Problem to work on:
From the first line to the last, write out the records exactly.

─── Supplied records

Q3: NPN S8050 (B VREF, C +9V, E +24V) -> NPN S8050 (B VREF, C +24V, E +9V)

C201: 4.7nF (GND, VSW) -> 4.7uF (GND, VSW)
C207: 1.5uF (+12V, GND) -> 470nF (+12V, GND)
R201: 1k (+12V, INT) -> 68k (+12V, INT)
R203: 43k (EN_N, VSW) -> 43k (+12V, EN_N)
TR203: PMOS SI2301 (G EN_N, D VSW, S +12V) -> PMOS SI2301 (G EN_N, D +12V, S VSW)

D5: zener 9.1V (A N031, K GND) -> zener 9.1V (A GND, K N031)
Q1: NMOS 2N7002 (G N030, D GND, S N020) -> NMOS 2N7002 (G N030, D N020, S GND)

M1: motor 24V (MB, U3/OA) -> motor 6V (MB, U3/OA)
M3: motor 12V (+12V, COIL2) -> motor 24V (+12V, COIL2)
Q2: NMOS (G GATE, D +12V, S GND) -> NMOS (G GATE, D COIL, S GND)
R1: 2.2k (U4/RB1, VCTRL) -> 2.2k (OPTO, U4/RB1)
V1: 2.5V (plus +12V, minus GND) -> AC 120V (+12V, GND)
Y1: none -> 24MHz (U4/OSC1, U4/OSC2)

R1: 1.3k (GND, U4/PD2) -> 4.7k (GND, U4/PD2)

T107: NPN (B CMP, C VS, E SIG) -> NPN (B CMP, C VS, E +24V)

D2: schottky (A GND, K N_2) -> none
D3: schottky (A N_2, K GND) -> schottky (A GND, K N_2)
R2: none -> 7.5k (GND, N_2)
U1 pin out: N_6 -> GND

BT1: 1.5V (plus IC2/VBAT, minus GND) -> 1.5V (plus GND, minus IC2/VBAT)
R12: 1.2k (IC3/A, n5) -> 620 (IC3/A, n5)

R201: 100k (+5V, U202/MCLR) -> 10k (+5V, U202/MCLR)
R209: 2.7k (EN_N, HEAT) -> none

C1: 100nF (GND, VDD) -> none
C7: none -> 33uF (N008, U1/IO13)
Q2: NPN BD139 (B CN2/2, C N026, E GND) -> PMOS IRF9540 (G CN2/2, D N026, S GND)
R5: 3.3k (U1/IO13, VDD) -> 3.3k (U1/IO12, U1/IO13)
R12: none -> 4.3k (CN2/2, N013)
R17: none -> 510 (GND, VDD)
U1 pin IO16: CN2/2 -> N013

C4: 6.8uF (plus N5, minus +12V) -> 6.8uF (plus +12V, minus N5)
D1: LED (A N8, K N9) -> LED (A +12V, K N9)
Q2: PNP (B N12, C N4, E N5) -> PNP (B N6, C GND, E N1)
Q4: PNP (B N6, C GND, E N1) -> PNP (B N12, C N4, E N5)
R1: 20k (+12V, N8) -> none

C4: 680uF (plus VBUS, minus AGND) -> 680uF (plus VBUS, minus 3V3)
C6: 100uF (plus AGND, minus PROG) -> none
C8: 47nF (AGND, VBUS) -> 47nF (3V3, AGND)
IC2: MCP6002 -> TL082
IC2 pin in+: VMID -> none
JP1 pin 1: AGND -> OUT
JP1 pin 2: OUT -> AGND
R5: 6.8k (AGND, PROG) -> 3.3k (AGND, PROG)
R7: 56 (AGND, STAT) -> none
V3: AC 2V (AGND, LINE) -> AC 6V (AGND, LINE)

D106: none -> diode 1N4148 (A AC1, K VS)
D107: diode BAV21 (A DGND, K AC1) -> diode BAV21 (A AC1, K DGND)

──────

Response to the exercise:
Q3: NPN S8050 (B VREF, C +9V, E +24V) -> NPN S8050 (B VREF, C +24V, E +9V)

C201: 4.7nF (GND, VSW) -> 4.7uF (GND, VSW)
C207: 1.5uF (+12V, GND) -> 470nF (+12V, GND)
R201: 1k (+12V, INT) -> 68k (+12V, INT)
R203: 43k (EN_N, VSW) -> 43k (+12V, EN_N)
TR203: PMOS SI2301 (G EN_N, D VSW, S +12V) -> PMOS SI2301 (G EN_N, D +12V, S VSW)

D5: zener 9.1V (A N031, K GND) -> zener 9.1V (A GND, K N031)
Q1: NMOS 2N7002 (G N030, D GND, S N020) -> NMOS 2N7002 (G N030, D N020, S GND)

M1: motor 24V (MB, U3/OA) -> motor 6V (MB, U3/OA)
M3: motor 12V (+12V, COIL2) -> motor 24V (+12V, COIL2)
Q2: NMOS (G GATE, D +12V, S GND) -> NMOS (G GATE, D COIL, S GND)
R1: 2.2k (U4/RB1, VCTRL) -> 2.2k (OPTO, U4/RB1)
V1: 2.5V (plus +12V, minus GND) -> AC 120V (+12V, GND)
Y1: none -> 24MHz (U4/OSC1, U4/OSC2)

R1: 1.3k (GND, U4/PD2) -> 4.7k (GND, U4/PD2)

T107: NPN (B CMP, C VS, E SIG) -> NPN (B CMP, C VS, E +24V)

D2: schottky (A GND, K N_2) -> none
D3: schottky (A N_2, K GND) -> schottky (A GND, K N_2)
R2: none -> 7.5k (GND, N_2)
U1 pin out: N_6 -> GND

BT1: 1.5V (plus IC2/VBAT, minus GND) -> 1.5V (plus GND, minus IC2/VBAT)
R12: 1.2k (IC3/A, n5) -> 620 (IC3/A, n5)

R201: 100k (+5V, U202/MCLR) -> 10k (+5V, U202/MCLR)
R209: 2.7k (EN_N, HEAT) -> none

C1: 100nF (GND, VDD) -> none
C7: none -> 33uF (N008, U1/IO13)
Q2: NPN BD139 (B CN2/2, C N026, E GND) -> PMOS IRF9540 (G CN2/2, D N026, S GND)
R5: 3.3k (U1/IO13, VDD) -> 3.3k (U1/IO12, U1/IO13)
R12: none -> 4.3k (CN2/2, N013)
R17: none -> 510 (GND, VDD)
U1 pin IO16: CN2/2 -> N013

C4: 6.8uF (plus N5, minus +12V) -> 6.8uF (plus +12V, minus N5)
D1: LED (A N8, K N9) -> LED (A +12V, K N9)
Q2: PNP (B N12, C N4, E N5) -> PNP (B N6, C GND, E N1)
Q4: PNP (B N6, C GND, E N1) -> PNP (B N12, C N4, E N5)
R1: 20k (+12V, N8) -> none

C4: 680uF (plus VBUS, minus AGND) -> 680uF (plus VBUS, minus 3V3)
C6: 100uF (plus AGND, minus PROG) -> none
C8: 47nF (AGND, VBUS) -> 47nF (3V3, AGND)
IC2: MCP6002 -> TL082
IC2 pin in+: VMID -> none
JP1 pin 1: AGND -> OUT
JP1 pin 2: OUT -> AGND
R5: 6.8k (AGND, PROG) -> 3.3k (AGND, PROG)
R7: 56 (AGND, STAT) -> none
V3: AC 2V (AGND, LINE) -> AC 6V (AGND, LINE)

D106: none -> diode 1N4148 (A AC1, K VS)
D107: diode BAV21 (A DGND, K AC1) -> diode BAV21 (A AC1, K DGND)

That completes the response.